(TASK INPUT begins)

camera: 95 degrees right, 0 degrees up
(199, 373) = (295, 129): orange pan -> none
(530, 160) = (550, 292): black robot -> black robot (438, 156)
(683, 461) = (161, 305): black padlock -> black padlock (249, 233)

(TASK INPUT ends)
(TASK INPUT begins)

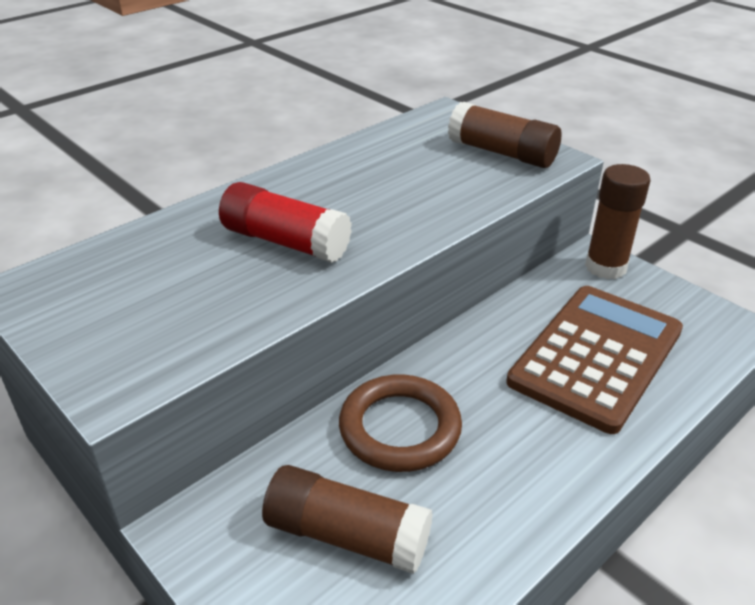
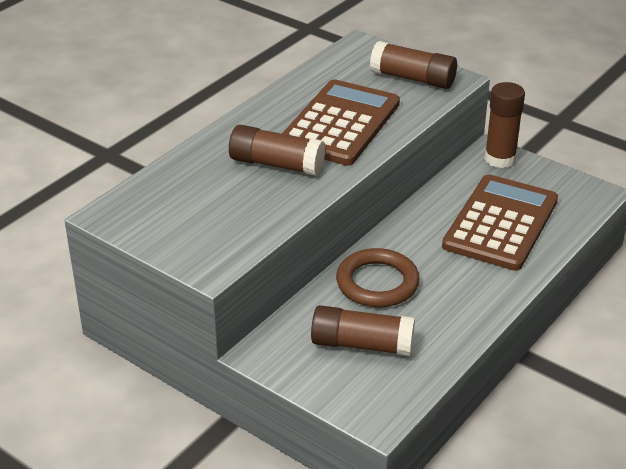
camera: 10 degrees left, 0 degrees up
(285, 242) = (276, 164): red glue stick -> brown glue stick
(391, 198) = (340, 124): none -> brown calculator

(TASK INPUT ends)
(TASK INPUT begins)

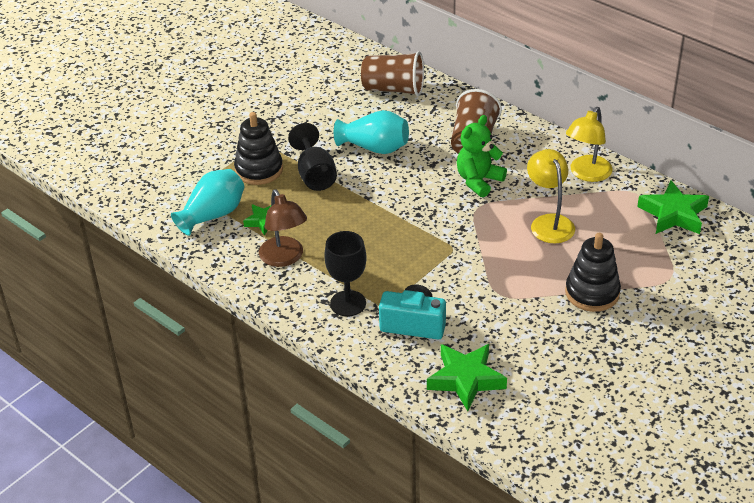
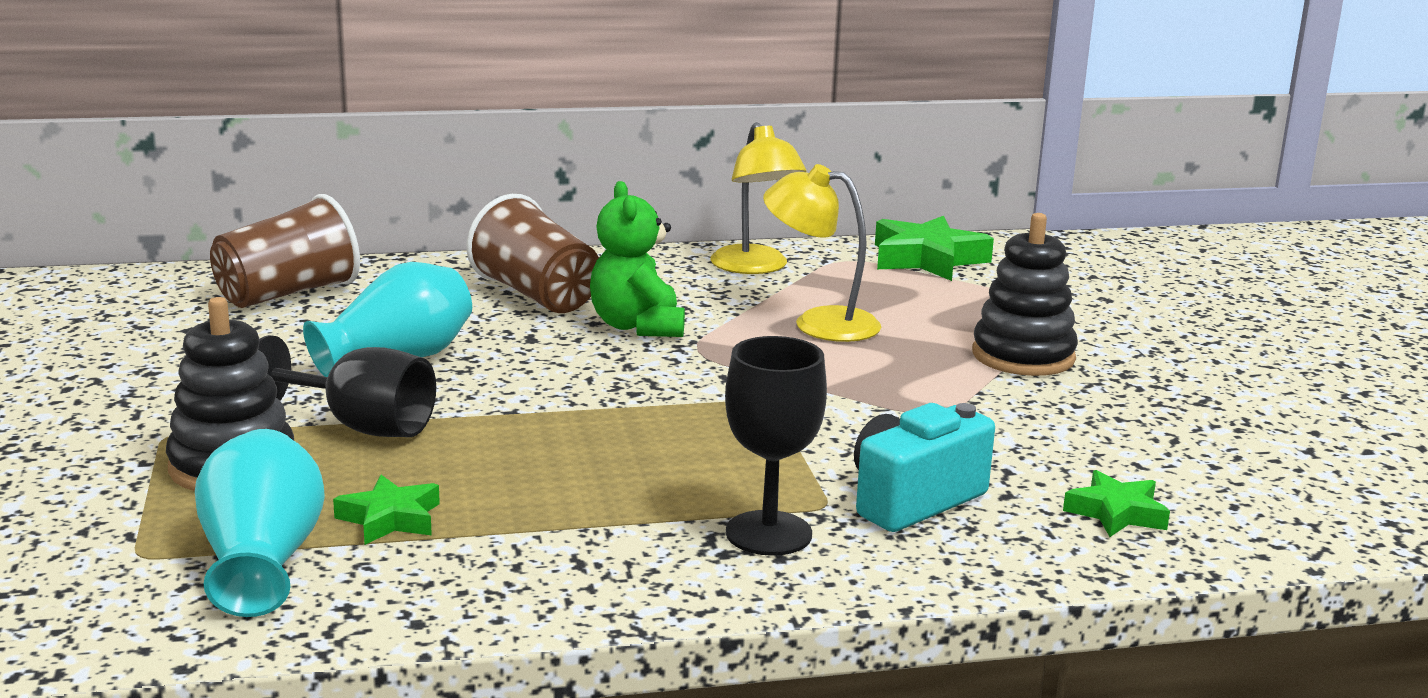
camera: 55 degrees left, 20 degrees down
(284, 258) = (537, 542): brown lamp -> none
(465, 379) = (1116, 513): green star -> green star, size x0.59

(TASK INPUT ends)

• _EXERCISE_: The output should be exactly the lines above from the line containing "(284, 258) = (537, 542): brown lamp -> none" to the line containing "(465, 379) = (1116, 513): green", inclusive, with no other lines.

• _RESULT FOR THIS EXERCISE_:
(284, 258) = (537, 542): brown lamp -> none
(465, 379) = (1116, 513): green star -> green star, size x0.59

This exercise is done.